◆ **Exercise instructions**
In the listing below, print exactly the lines between the line holding "souris (marron) <409,202>" and the line holding "nothing => souris (blanc) <488,176>", inclusive, and no more.

◆ **Excerpted records**

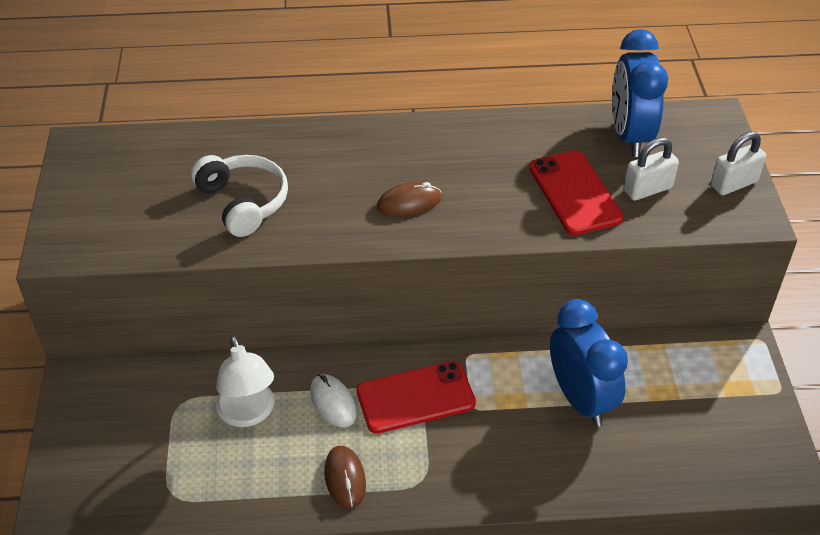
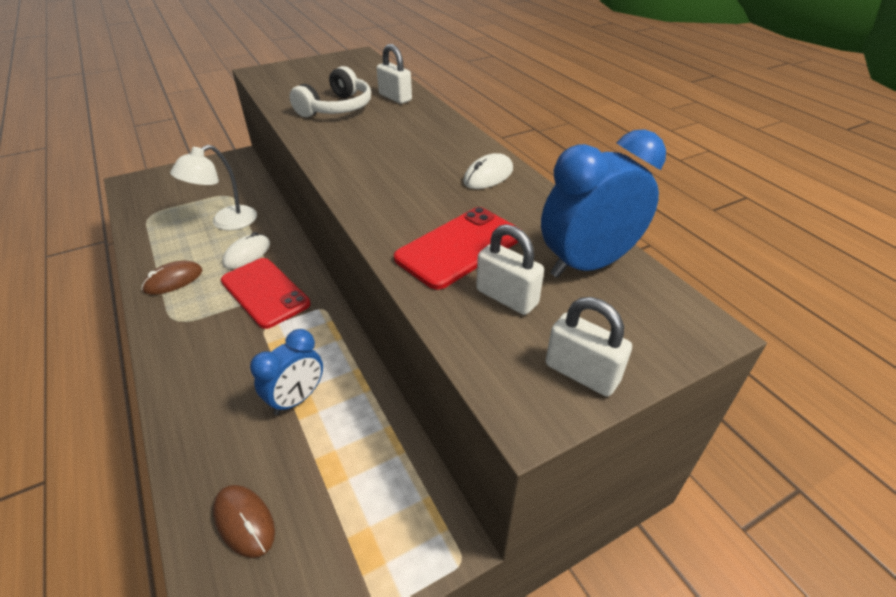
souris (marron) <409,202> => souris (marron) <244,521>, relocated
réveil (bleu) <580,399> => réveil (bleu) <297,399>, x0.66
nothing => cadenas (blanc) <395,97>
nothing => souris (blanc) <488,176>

--

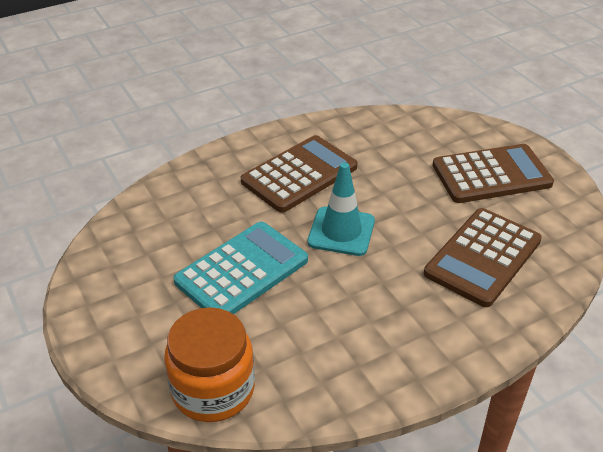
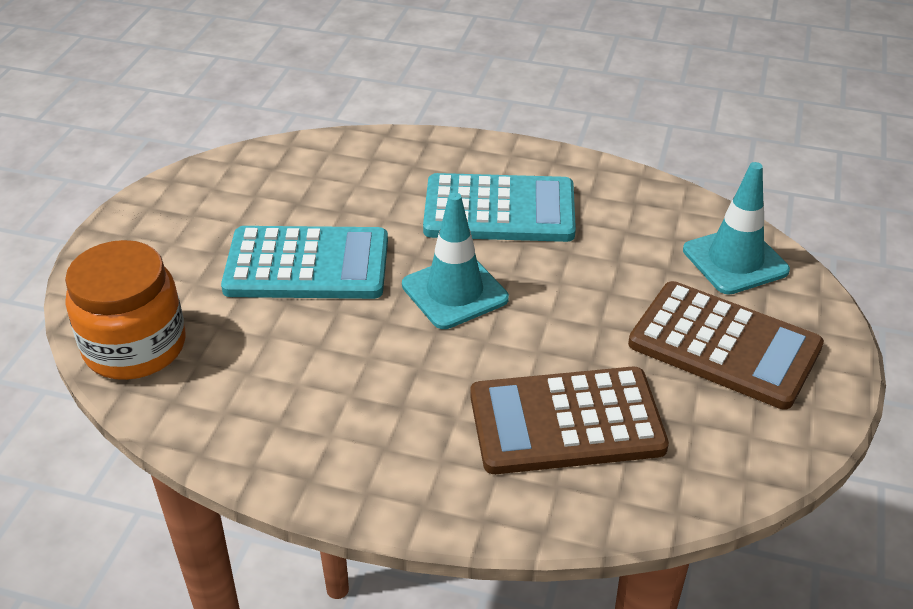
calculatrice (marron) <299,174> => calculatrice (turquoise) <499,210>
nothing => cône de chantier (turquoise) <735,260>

◆ **Written reply**
souris (marron) <409,202> => souris (marron) <244,521>, relocated
réveil (bleu) <580,399> => réveil (bleu) <297,399>, x0.66
nothing => cadenas (blanc) <395,97>
nothing => souris (blanc) <488,176>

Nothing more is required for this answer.